BEGIN DATASET EXCERPTS

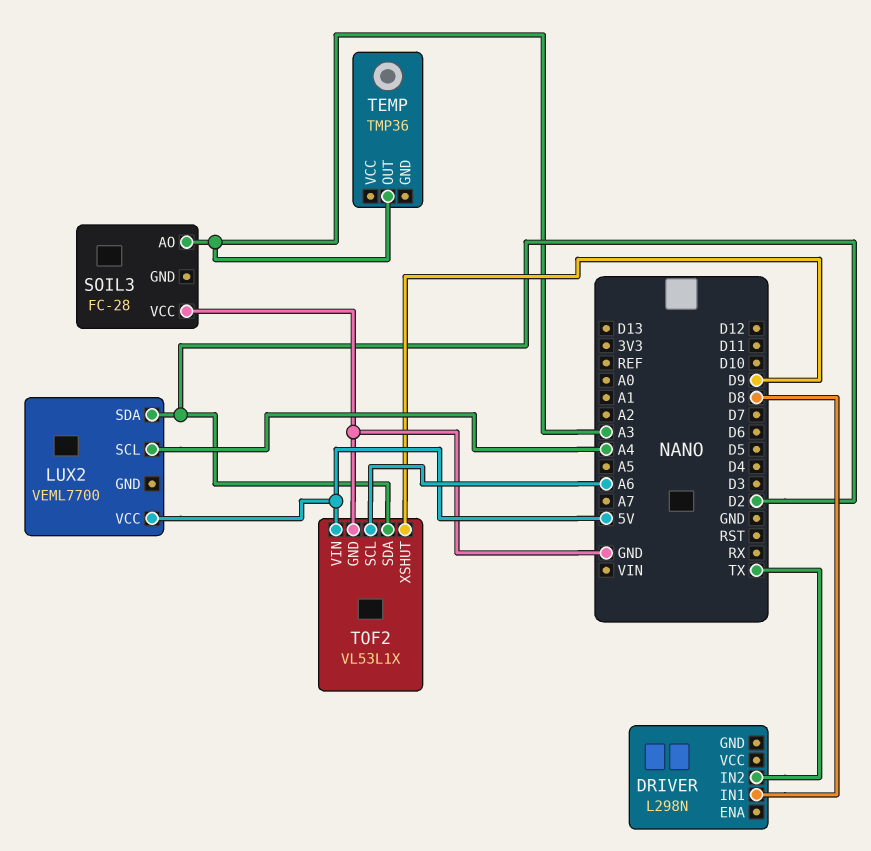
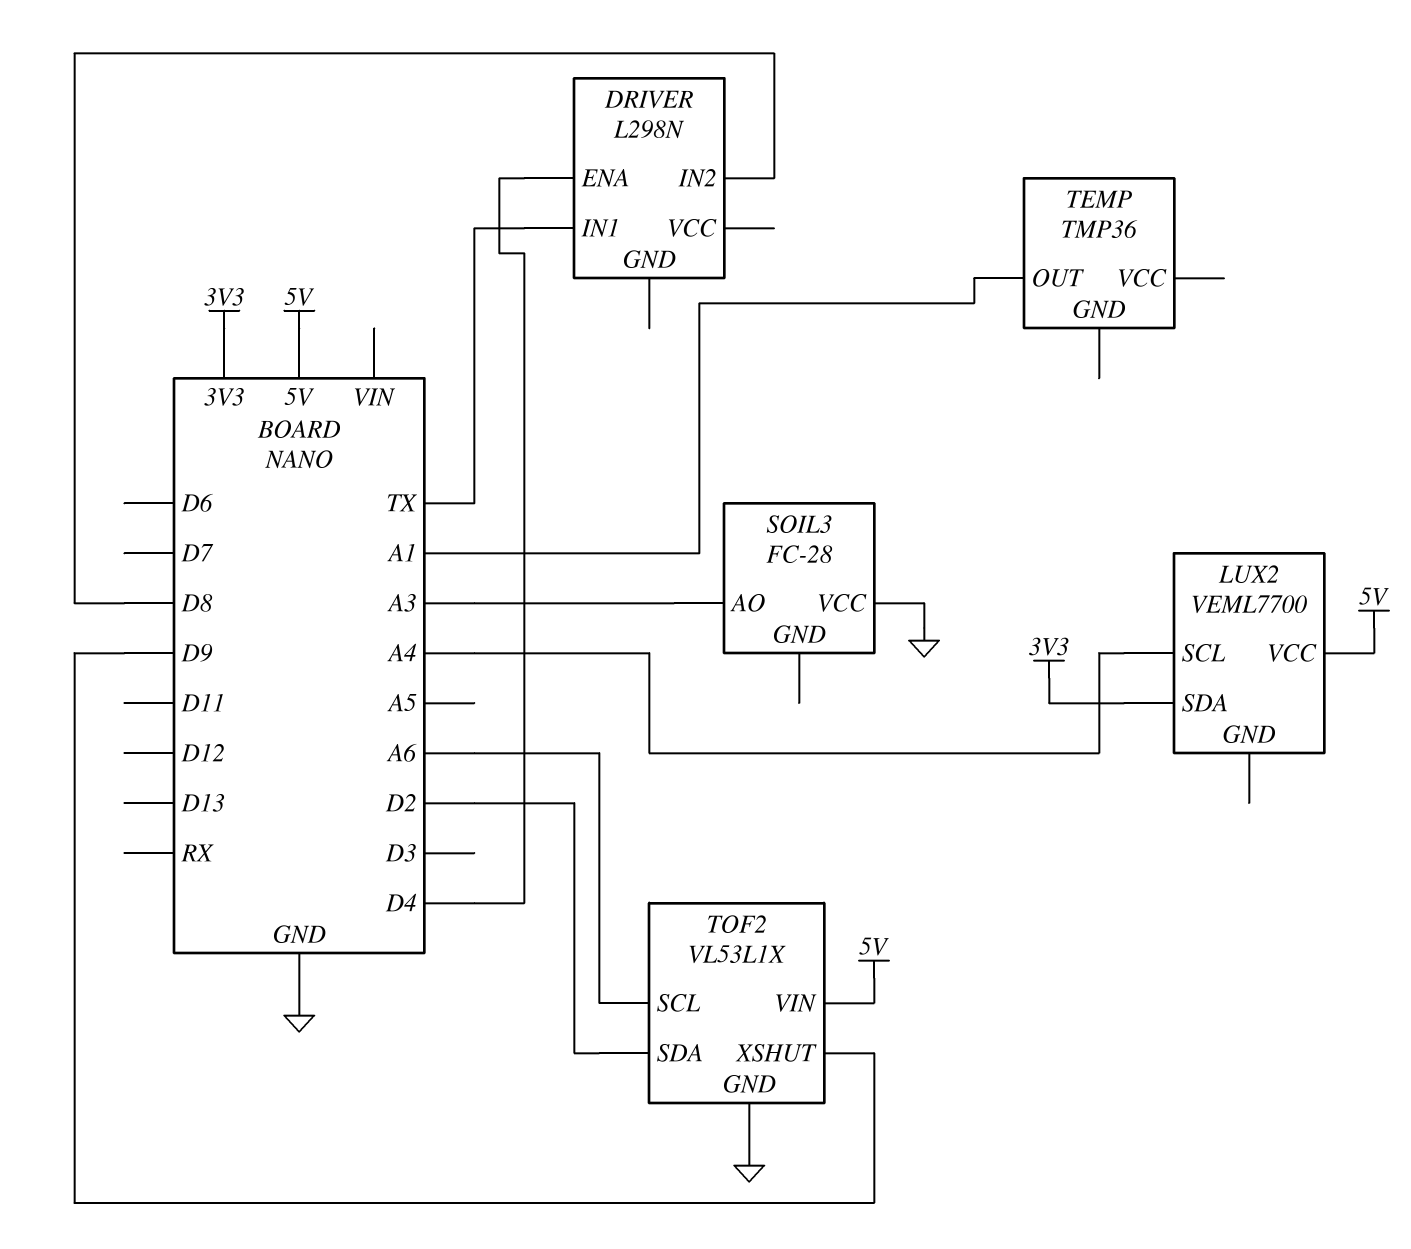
DRIVER pin ENA: none -> D4
DRIVER pin IN1: D8 -> TX
DRIVER pin IN2: TX -> D8
LUX2 pin SDA: D2 -> 3V3
TEMP pin OUT: A3 -> A1

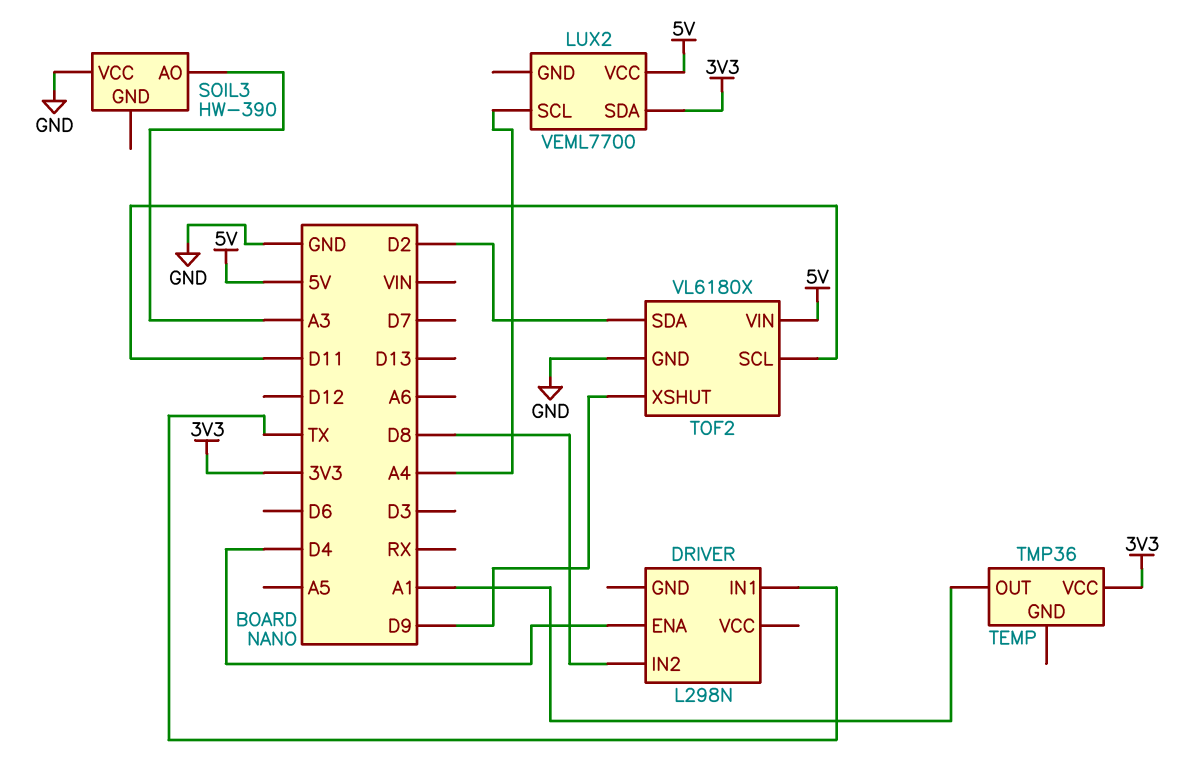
SOIL3: FC-28 -> HW-390
TEMP pin VCC: none -> 3V3
TOF2: VL53L1X -> VL6180X
TOF2 pin SCL: A6 -> D11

END DATASET EXCERPTS

* EXERCISE OBJECTIVE
Answer with a single number: the count of lines in the records that contain "none".

* TASK ANSWER
2